* _What to work on_
From the entries below, pull out every line that contains the string "brackets", and copy each such line whole. Case counts.

◇ ◇ ◇

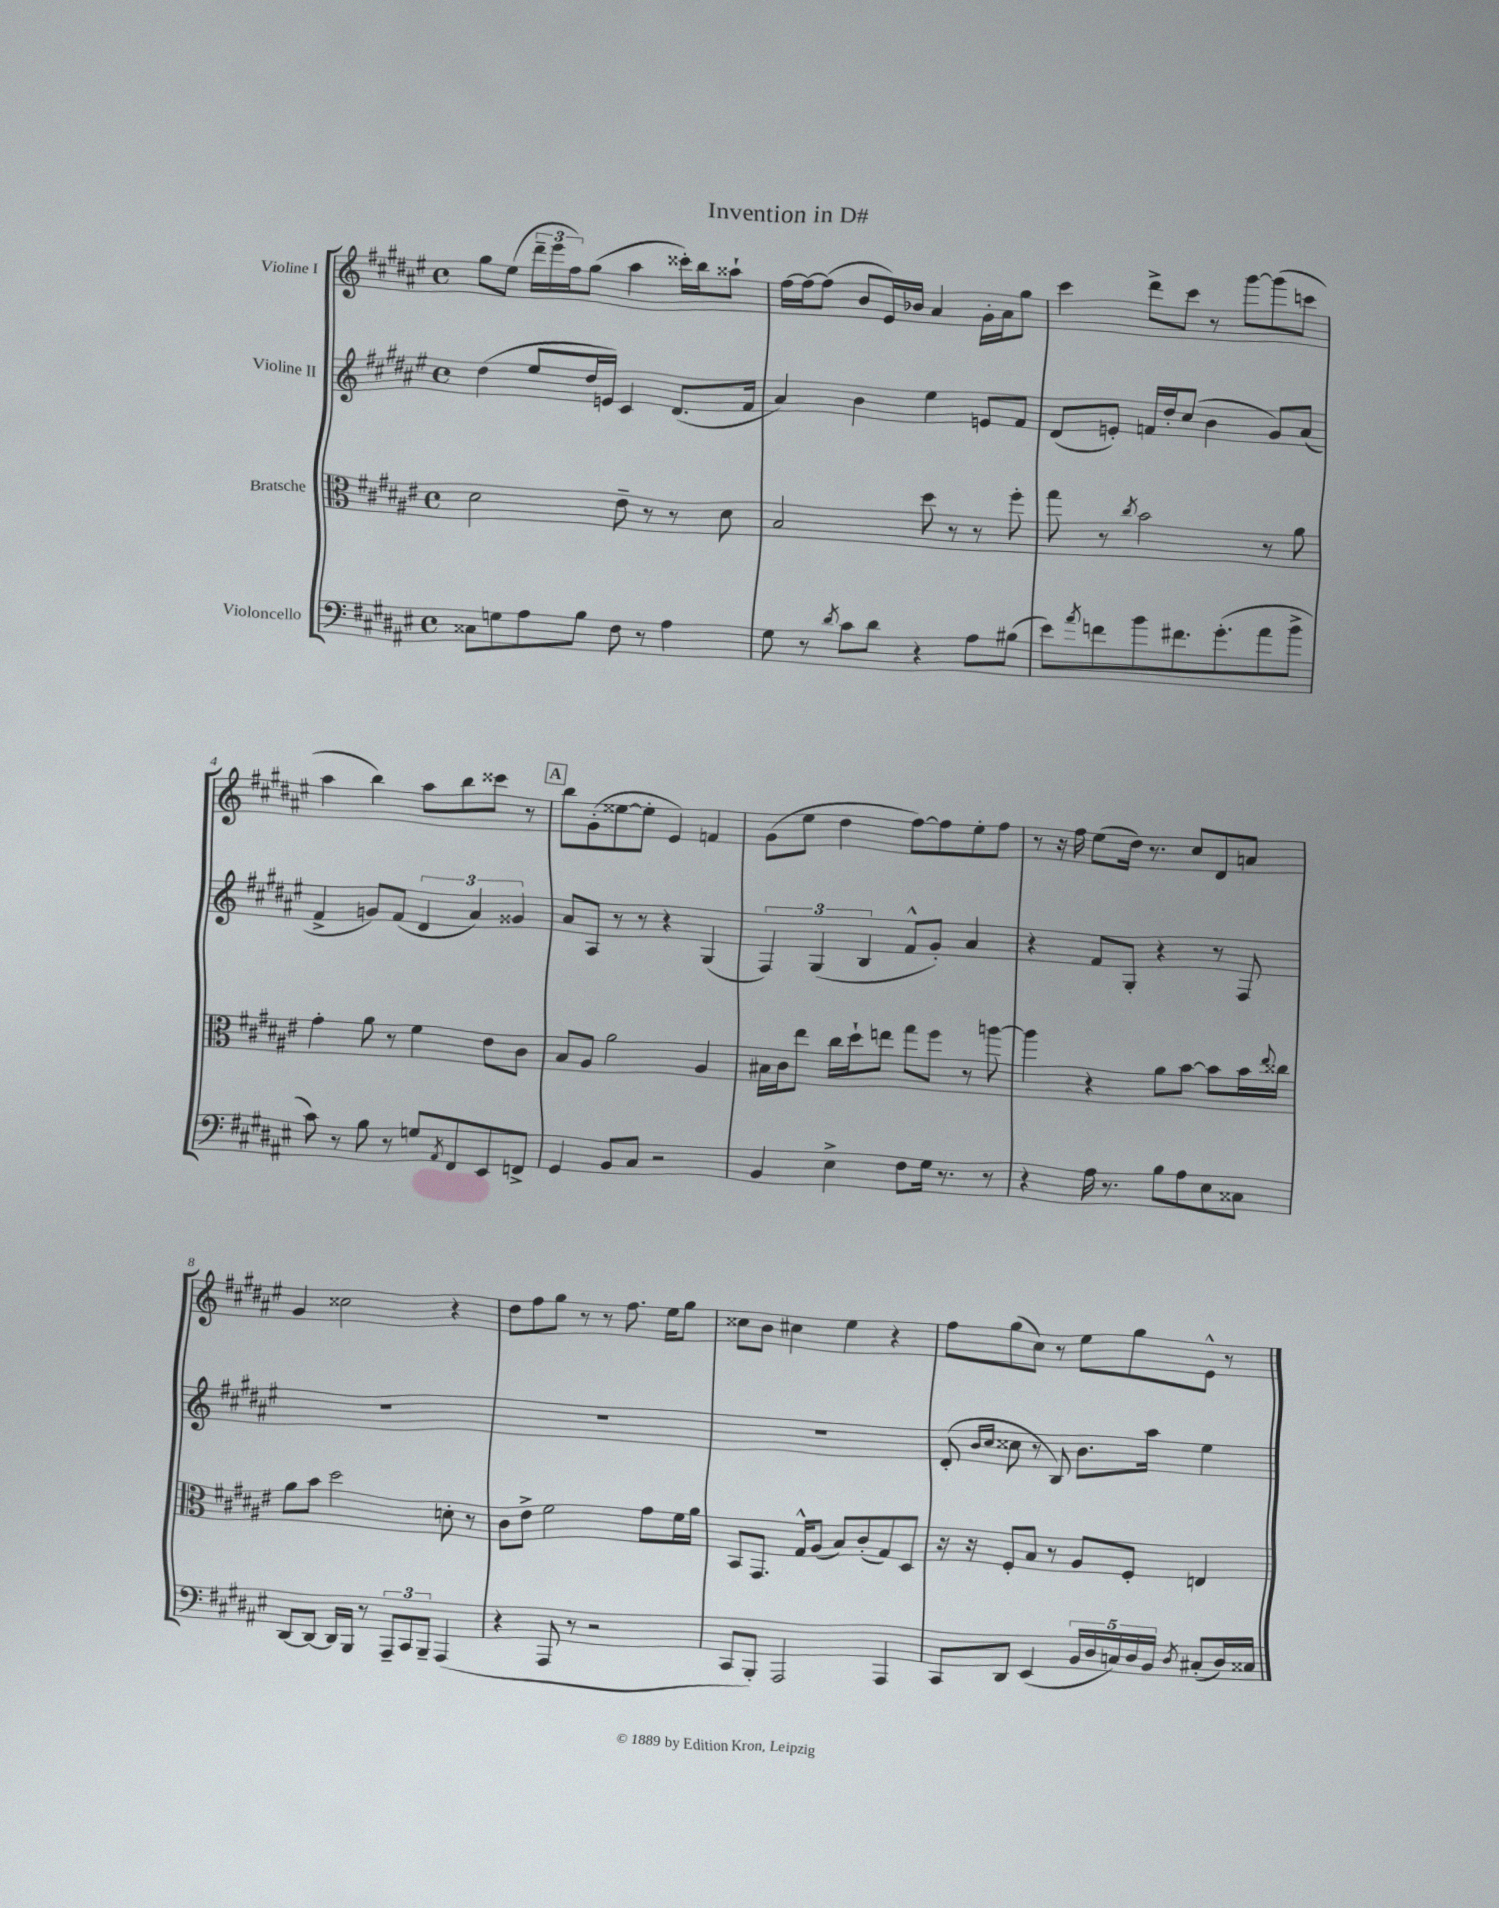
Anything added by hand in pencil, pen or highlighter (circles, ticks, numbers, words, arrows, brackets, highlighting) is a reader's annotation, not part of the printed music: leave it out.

**kern	**kern	**kern	**kern
*staff4	*staff3	*staff2	*staff1
*clefF4	*clefC3	*clefG2	*clefG2
*k[f#c#g#d#a#e#]	*k[f#c#g#d#a#e#]	*k[f#c#g#d#a#e#]	*k[f#c#g#d#a#e#]
*M4/4	*M4/4	*M4/4	*M4/4
*met(c)	*met(c)	*met(c)	*met(c)
8C##	2d#	(4dd#	8gg#
8G	.	.	(8ee#
8A#	.	8ee#	24ddd#~
.	.	.	24eee#
.	.	.	24ff#)
8B	.	16dd#	(8gg#
.	.	16e)	.
8F#	8e#~	4c#	4aa#
8r	8r	.	.
4A#	8r	(8.d#	16ccc##')
.	.	.	16bb
.	8d#	.	8aa##`
.	.	16f#	.
=	=	=	=
8G#	2B	4a#)	[16ff#
.	.	.	16ff#_
8r	.	.	(8ff#]
8qd#	.	.	.
8c#	.	4b	8b
8d#	.	.	16e#)
.	.	.	16b-
4r	8dd#	4ee#	4a#
.	8r	.	.
8A#	8r	8e	16g#'
.	.	.	16a#
(8B#	8ff#'	8f#	8gg#
=	=	=	=
8e#)	8gg#	(8d#	4ccc#
8qa#	.	.	.
8f	8r	8e')	.
.	8qcc#	.	.
8b	2b	16f	8ddd#^
.	.	16dd#'	.
8.f#	.	(8cc#	8ccc#
.	.	4b	8r
(8.g#'	.	.	.
.	.	.	[8ggg#
8a#	8r	8g#)	(8ggg#]
8b^	8a#	(8a#	8ccc
=	=	=	=
8c#)	4g#'	4f#^	4aa#
8r	.	.	.
8B	8a#	8g)	4bb)
8r	8r	(8f#	.
8G	4f#	6d#	8aa#
8qAA#	.	.	.
8FF#	.	.	8bb
.	.	6a#)	.
8EE#	8e#	.	8ccc##
.	.	6g##	.
8FF^	8c#	.	8r
=	=	=	=
4GG#	8B	8a#	8bb
.	8A#	8A#	(8g#'
8BB	2a#	8r	[8ee##
8C#	.	8r	8ee##']
2r	.	4r	4e#)
.	4A#	(4G#	4f
=	=	=	=
4BB	16B#	6F#)	(8g#
.	16c#	.	.
.	8ee#	.	8ee#
.	.	(6G#	.
4E#^	16cc#	.	4dd#
.	16dd#`	.	.
.	.	6B	.
.	8ee	.	.
8F#	8gg#	8f#^^	[8ff#)
16G#	8ff#	8g#')	8ff#]
8.r	.	.	.
.	8r	4a#	8ee#'
8r	[8aa	.	8ff#
=	=	=	=
4r	4aa]	4r	8r
.	.	.	16r
.	.	.	16ff#
16A#	4r	8f#	(8ee#
8.r	.	.	.
.	.	8G#'	16dd#)
.	.	.	8.r
8B	8a#	4r	.
8A#	[8b	.	8cc#
8E#	8b]	8r	8d#
8C##	16b	8F#	8a
.	8qqee#	.	.
.	16cc##	.	.
=	=	=	=
[8DD#	8a#	1r	4g#
8DD#_	8b	.	.
16DD#]	2dd#	.	2cc##
16BBB	.	.	.
8r	.	.	.
12AAA#~	.	.	.
12CC#	.	.	.
12BBB~	.	.	.
(4AAA#	8d'	.	4r
.	8r	.	.
=	=	=	=
4r	8c#	1r	8dd#
.	8e#^	.	8ff#
8AAA#	2f#	.	8gg#
8r	.	.	8r
2r	.	.	8r
.	.	.	8.ff#
.	8g#	.	.
.	.	.	16ee#
.	16f#	.	8gg#
.	16a#	.	.
=	=	=	=
8CC#	8BB	1r	8cc##
8BBB')	8.GG#	.	8b
2AAA#	.	.	4cc#
.	16G#^^	.	.
.	(8A#	.	.
.	8B)	.	4ee#
.	(8c#'	.	.
4AAA#	8G#)	.	4r
.	8D#	.	.
=	=	=	=
8CC#	16r	(8d#'	8ff#
.	16r	.	.
.	.	16qqb	.
.	.	16qqcc#	.
8DD#	8F#'	8cc##	(8gg#
(4EE#	8B	8r	8cc#)
.	8r	8B)	8r
20BB	8A#	8.b	8ee#
20D#	.	.	.
20C)	.	.	.
.	8F#'	.	8gg#
20D#	.	.	.
.	.	16aa#	.
20BB	.	.	.
8qD#	.	.	.
(8C#'	4E	4ee#	8e#^^
16D#)	.	.	8r
16C##	.	.	.
==	==	==	==
*-	*-	*-	*-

◇ ◇ ◇

* _Exercise response_
Anything added by hand in pencil, pen or highlighter (circles, ticks, numbers, words, arrows, brackets, highlighting) is a reader's annotation, not part of the printed music: leave it out.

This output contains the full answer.